┌─ Source material

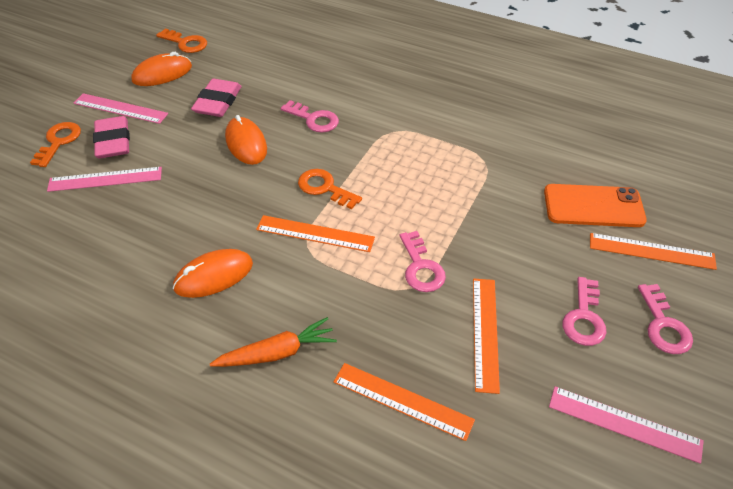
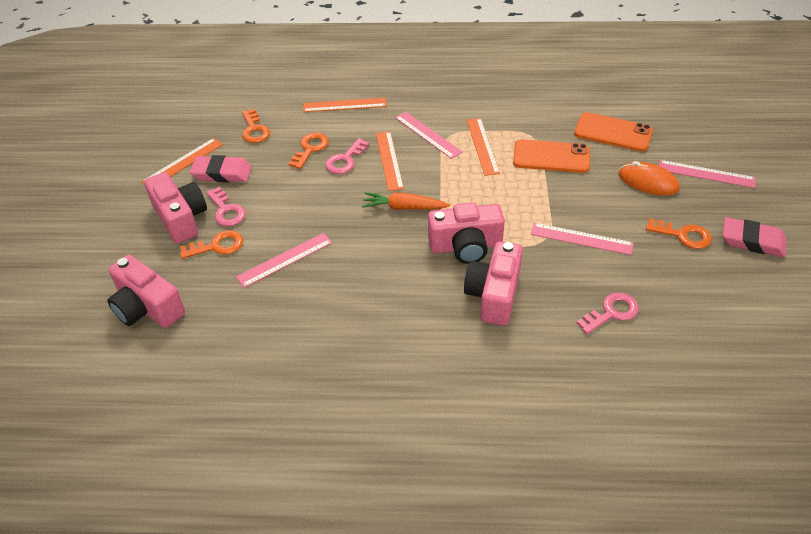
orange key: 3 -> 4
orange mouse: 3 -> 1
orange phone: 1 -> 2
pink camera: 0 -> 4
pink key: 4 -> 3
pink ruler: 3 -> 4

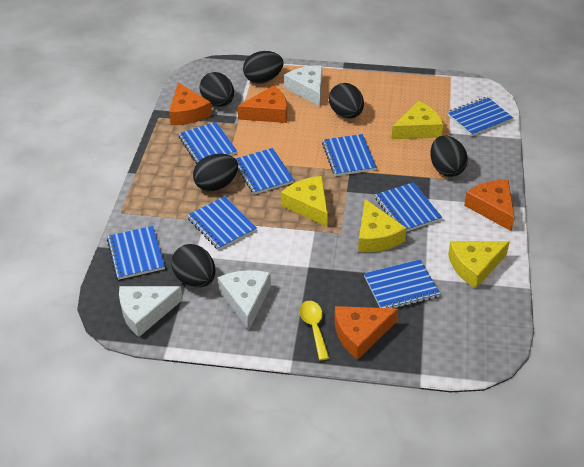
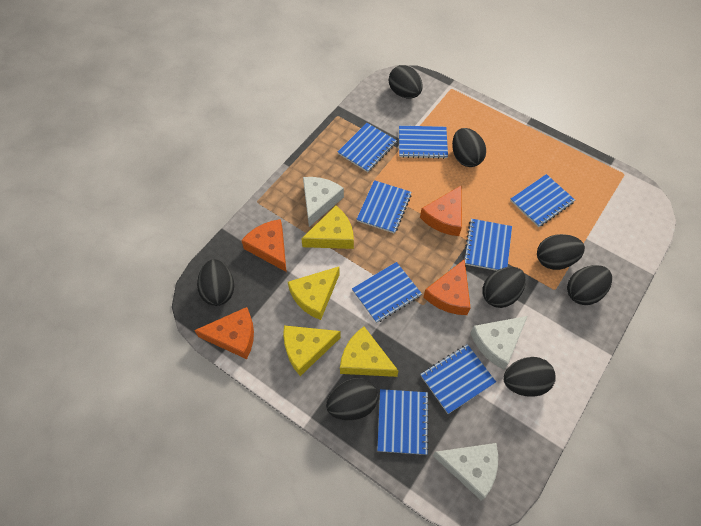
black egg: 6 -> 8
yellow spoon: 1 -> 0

└─
┌─ Source material

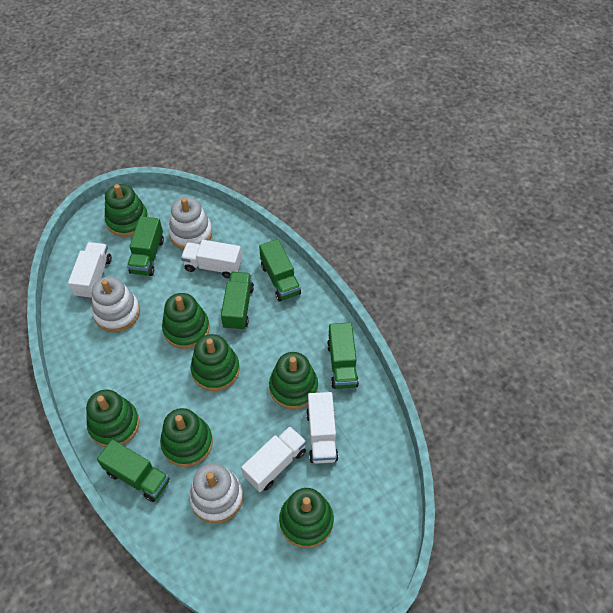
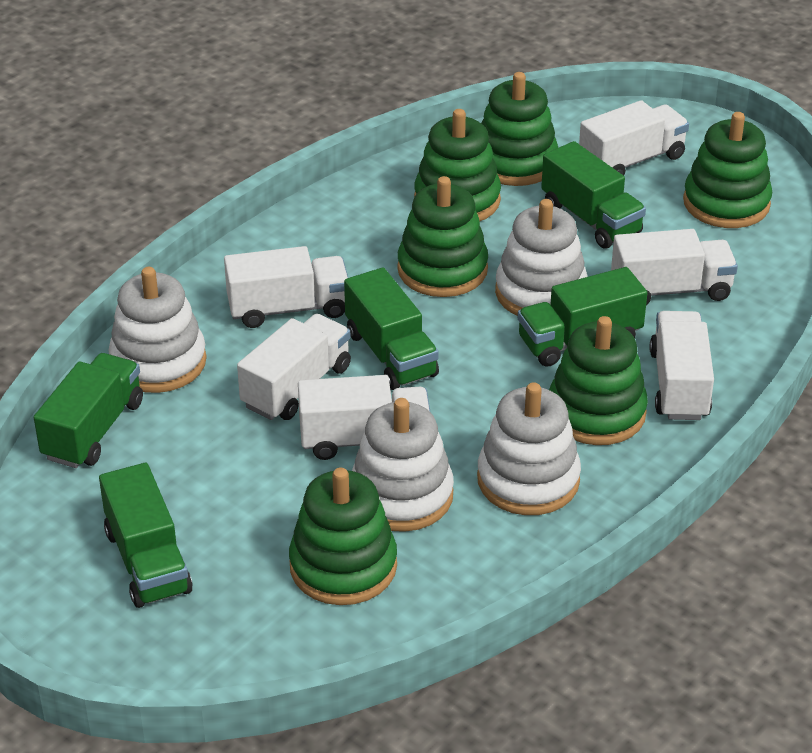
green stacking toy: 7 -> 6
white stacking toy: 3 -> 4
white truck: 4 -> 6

└─

> [Work instructions]: With the pictures left out, write out exactly the lines above from the one containing "orange mouse: 3 -> 1" through the one containing "yellow spoon: 1 -> 0".

> [Completed exercise]:
orange mouse: 3 -> 1
orange phone: 1 -> 2
pink camera: 0 -> 4
pink key: 4 -> 3
pink ruler: 3 -> 4

black egg: 6 -> 8
yellow spoon: 1 -> 0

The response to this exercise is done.